(Material for the task)

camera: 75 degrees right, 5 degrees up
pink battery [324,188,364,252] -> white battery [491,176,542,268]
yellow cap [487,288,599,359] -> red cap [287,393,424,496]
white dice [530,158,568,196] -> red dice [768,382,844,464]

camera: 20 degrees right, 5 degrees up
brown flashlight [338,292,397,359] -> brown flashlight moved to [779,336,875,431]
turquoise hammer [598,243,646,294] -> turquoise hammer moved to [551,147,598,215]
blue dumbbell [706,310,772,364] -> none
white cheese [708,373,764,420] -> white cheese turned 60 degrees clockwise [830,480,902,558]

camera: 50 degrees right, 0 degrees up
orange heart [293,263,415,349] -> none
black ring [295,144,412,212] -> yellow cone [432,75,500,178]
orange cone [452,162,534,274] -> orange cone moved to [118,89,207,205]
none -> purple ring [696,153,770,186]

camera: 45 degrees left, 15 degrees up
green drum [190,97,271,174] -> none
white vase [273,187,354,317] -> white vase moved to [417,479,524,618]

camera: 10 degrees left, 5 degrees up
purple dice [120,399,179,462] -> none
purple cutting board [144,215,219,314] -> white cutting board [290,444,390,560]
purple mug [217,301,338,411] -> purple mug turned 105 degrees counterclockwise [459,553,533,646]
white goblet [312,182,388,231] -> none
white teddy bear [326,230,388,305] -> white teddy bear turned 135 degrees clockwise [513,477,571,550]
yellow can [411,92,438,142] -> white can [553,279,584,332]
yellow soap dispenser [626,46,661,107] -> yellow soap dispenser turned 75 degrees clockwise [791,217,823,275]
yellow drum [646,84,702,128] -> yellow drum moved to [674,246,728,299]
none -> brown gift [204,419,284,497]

(End Material for the task)

• [What to work on]
Please, from the entries above, set down exactly the lines from the one containing "purple cutting board" through the one containing "yellow can [411,92,438,142]", and only those.

• [Written response]
purple cutting board [144,215,219,314] -> white cutting board [290,444,390,560]
purple mug [217,301,338,411] -> purple mug turned 105 degrees counterclockwise [459,553,533,646]
white goblet [312,182,388,231] -> none
white teddy bear [326,230,388,305] -> white teddy bear turned 135 degrees clockwise [513,477,571,550]
yellow can [411,92,438,142] -> white can [553,279,584,332]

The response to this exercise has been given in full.